[Scene difference descriptions]
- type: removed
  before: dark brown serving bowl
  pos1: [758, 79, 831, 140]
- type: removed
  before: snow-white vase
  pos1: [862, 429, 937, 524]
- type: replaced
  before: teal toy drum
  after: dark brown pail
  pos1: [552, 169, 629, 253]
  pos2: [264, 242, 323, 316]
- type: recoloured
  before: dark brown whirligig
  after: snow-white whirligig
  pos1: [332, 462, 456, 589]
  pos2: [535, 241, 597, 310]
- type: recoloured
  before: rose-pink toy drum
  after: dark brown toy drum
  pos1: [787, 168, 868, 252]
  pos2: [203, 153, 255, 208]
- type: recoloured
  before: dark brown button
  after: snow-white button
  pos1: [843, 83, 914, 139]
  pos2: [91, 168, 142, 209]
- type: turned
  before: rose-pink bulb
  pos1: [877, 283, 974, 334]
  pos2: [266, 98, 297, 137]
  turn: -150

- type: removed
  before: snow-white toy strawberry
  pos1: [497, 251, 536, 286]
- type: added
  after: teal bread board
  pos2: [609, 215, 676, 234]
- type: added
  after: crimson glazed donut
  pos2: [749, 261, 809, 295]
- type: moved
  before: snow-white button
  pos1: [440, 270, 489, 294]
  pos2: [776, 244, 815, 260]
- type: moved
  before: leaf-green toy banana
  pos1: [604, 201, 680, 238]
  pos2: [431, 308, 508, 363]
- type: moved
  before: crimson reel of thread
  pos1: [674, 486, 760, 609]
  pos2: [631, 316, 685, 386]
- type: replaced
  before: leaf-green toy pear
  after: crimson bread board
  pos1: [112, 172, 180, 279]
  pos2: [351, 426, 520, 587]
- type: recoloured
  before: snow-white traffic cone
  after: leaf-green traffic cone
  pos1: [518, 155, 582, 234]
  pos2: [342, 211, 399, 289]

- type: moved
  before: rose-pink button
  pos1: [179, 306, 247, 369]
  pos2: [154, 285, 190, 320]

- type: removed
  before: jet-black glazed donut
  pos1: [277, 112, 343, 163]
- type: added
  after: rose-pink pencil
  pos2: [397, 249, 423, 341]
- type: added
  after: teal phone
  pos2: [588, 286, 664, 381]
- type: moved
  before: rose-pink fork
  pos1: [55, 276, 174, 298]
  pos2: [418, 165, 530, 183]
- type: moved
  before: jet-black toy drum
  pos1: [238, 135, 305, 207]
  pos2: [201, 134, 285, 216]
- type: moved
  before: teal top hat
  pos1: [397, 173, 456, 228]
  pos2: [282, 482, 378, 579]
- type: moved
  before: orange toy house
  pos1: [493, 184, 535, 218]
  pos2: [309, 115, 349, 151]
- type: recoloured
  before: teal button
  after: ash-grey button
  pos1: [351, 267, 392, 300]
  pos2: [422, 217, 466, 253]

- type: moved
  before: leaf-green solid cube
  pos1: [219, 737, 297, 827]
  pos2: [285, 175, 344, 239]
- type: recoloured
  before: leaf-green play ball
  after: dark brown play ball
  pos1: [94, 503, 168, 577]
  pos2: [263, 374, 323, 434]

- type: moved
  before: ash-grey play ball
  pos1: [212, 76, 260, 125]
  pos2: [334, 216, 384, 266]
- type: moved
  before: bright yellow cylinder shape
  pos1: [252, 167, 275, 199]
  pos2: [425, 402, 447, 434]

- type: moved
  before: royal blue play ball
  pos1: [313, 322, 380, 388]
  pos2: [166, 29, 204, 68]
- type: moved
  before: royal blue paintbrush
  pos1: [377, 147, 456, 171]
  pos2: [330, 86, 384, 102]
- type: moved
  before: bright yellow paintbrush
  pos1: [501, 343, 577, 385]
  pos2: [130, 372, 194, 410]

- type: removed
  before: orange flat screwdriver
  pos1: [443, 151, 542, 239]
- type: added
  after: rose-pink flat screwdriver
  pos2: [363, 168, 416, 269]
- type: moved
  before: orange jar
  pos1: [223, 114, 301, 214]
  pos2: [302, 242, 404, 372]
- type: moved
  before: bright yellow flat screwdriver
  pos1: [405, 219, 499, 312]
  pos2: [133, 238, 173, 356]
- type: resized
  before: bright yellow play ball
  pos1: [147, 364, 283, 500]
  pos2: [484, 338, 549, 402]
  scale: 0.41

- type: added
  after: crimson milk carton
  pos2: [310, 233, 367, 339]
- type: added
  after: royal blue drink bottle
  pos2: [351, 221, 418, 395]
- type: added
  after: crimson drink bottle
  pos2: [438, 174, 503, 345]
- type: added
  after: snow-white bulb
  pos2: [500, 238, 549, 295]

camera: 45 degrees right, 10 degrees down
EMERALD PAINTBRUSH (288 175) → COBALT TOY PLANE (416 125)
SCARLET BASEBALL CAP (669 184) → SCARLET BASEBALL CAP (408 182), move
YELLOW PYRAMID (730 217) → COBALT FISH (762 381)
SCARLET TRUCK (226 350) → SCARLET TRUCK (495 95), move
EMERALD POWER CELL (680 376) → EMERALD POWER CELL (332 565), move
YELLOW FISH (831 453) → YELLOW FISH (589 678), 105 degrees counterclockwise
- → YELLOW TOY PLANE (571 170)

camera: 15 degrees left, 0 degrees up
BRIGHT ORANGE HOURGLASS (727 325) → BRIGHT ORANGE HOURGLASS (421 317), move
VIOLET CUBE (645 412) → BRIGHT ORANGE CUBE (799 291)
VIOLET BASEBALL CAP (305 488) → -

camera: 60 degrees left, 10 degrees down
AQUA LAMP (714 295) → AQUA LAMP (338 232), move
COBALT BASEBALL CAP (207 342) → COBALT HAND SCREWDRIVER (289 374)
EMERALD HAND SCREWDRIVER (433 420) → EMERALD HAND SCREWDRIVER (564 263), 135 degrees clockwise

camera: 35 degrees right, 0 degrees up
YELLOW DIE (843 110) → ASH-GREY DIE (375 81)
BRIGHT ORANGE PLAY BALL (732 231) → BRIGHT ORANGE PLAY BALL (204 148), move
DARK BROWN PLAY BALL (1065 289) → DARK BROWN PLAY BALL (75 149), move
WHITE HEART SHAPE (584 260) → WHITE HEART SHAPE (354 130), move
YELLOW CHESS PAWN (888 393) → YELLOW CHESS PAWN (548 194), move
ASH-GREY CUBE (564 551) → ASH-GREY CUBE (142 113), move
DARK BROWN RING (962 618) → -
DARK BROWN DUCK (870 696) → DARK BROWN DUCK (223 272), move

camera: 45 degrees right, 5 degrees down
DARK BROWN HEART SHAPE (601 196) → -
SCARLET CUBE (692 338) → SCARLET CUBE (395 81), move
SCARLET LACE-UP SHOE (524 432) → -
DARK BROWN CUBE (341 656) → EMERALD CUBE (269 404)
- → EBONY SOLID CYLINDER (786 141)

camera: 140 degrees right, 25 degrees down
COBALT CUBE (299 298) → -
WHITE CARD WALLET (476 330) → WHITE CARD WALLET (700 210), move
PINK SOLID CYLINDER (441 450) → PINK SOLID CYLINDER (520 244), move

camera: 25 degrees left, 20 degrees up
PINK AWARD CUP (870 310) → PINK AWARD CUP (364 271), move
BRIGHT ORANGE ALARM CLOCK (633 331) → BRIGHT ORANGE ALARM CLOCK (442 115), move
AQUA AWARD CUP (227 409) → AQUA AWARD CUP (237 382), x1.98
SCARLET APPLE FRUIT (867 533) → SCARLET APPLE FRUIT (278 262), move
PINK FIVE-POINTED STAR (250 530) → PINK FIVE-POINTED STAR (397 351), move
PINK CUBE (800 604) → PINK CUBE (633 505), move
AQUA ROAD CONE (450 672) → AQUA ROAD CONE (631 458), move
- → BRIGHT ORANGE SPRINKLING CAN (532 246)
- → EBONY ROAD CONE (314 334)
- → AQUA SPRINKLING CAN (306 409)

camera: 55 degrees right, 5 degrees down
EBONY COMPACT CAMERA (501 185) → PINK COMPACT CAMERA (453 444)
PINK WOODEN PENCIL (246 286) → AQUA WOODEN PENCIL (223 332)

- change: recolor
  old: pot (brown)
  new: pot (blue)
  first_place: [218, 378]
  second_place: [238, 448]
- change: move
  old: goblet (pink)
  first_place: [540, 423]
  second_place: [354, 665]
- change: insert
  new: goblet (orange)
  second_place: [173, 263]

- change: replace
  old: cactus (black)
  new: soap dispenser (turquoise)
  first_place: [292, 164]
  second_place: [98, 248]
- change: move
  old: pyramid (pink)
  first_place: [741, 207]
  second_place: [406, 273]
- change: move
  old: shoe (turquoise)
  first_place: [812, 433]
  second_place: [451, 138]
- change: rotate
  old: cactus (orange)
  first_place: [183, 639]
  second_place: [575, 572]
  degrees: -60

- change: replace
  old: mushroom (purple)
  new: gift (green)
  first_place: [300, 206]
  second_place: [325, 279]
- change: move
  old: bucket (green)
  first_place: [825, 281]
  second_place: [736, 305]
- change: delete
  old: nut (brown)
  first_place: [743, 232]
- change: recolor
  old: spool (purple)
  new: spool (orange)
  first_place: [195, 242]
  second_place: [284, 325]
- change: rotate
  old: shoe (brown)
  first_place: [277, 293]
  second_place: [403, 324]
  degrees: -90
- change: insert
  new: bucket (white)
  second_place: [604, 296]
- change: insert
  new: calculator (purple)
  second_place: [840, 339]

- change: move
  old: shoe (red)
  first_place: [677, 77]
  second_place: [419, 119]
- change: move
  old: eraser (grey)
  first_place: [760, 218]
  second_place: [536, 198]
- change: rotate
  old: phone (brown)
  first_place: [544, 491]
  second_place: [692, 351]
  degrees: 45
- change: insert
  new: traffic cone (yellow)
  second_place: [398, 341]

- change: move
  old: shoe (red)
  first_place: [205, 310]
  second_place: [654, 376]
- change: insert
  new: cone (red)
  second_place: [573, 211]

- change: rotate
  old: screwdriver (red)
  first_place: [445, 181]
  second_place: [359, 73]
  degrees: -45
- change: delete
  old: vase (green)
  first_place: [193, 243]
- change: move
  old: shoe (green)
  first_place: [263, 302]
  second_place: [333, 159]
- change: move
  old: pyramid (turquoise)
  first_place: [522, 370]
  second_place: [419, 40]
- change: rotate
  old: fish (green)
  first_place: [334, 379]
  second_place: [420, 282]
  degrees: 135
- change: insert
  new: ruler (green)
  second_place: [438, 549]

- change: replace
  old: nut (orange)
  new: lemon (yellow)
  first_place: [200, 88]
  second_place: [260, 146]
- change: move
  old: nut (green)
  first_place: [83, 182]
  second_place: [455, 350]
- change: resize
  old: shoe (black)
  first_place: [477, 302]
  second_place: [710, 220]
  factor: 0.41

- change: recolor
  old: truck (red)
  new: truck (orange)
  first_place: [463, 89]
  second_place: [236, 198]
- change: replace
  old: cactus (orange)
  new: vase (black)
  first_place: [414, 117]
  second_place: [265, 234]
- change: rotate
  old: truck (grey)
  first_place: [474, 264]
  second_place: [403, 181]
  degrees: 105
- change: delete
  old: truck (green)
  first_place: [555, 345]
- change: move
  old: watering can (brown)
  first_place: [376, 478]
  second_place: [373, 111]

AIM OF THE EXERCISE:
Reproduce precisely, and with no line left out, each line from the top of the entries through the line that carries "pos2: [266, 98, 297, 137]".

SOLUTION FOR THIS TASK:
- type: removed
  before: dark brown serving bowl
  pos1: [758, 79, 831, 140]
- type: removed
  before: snow-white vase
  pos1: [862, 429, 937, 524]
- type: replaced
  before: teal toy drum
  after: dark brown pail
  pos1: [552, 169, 629, 253]
  pos2: [264, 242, 323, 316]
- type: recoloured
  before: dark brown whirligig
  after: snow-white whirligig
  pos1: [332, 462, 456, 589]
  pos2: [535, 241, 597, 310]
- type: recoloured
  before: rose-pink toy drum
  after: dark brown toy drum
  pos1: [787, 168, 868, 252]
  pos2: [203, 153, 255, 208]
- type: recoloured
  before: dark brown button
  after: snow-white button
  pos1: [843, 83, 914, 139]
  pos2: [91, 168, 142, 209]
- type: turned
  before: rose-pink bulb
  pos1: [877, 283, 974, 334]
  pos2: [266, 98, 297, 137]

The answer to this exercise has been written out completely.